Data to examine:

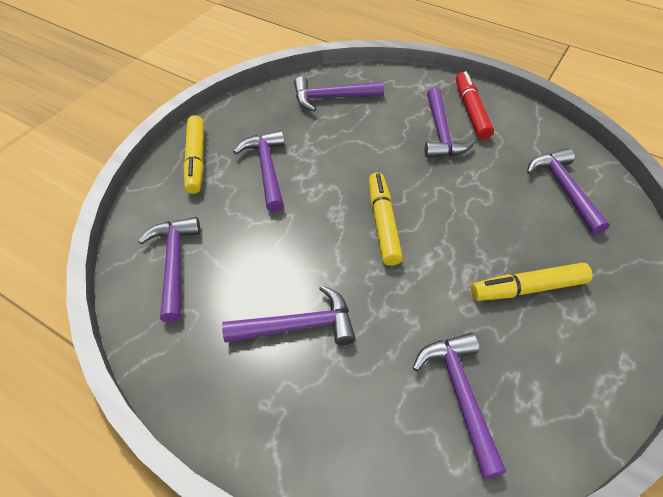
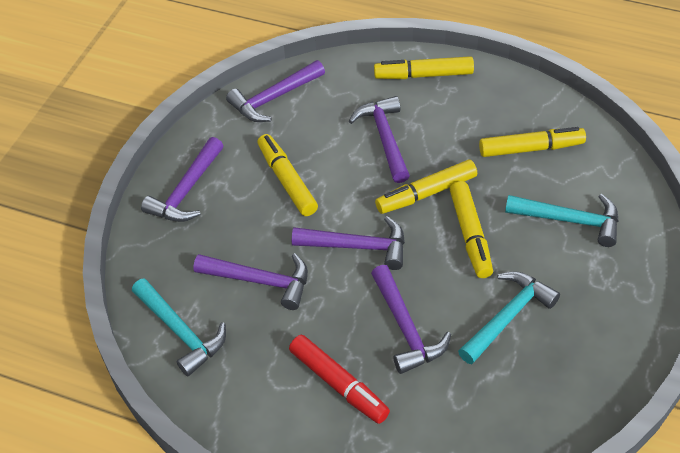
purple hammer: 7 -> 6
turquoise hammer: 0 -> 3
yellow marker: 3 -> 5

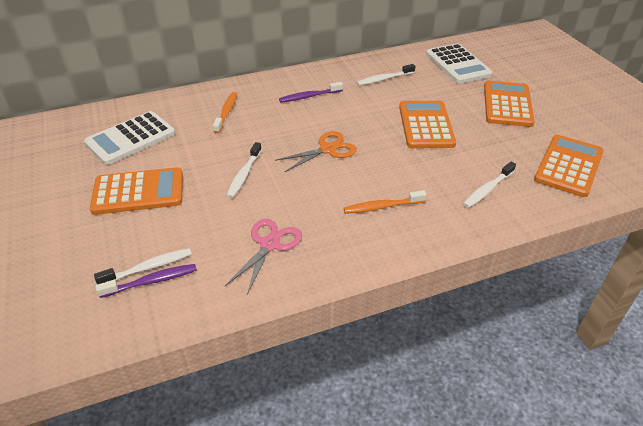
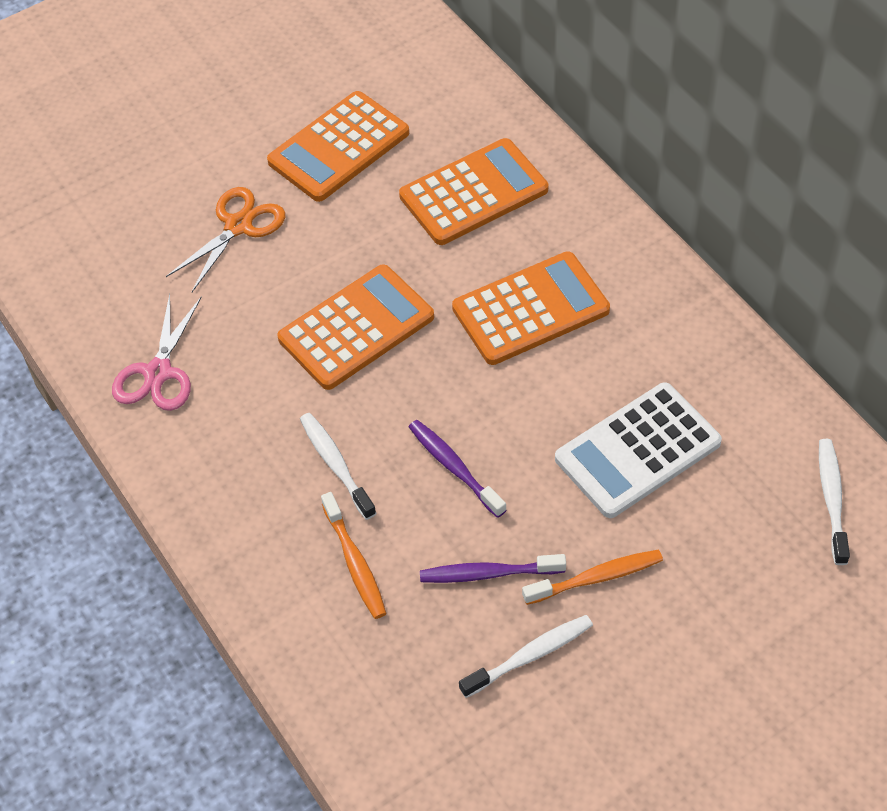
white calculator: 2 -> 1
white toothbrush: 4 -> 3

Task description: Copy out every line of the material above exactly, skipping the pictures.

Finished exercise:
purple hammer: 7 -> 6
turquoise hammer: 0 -> 3
yellow marker: 3 -> 5

white calculator: 2 -> 1
white toothbrush: 4 -> 3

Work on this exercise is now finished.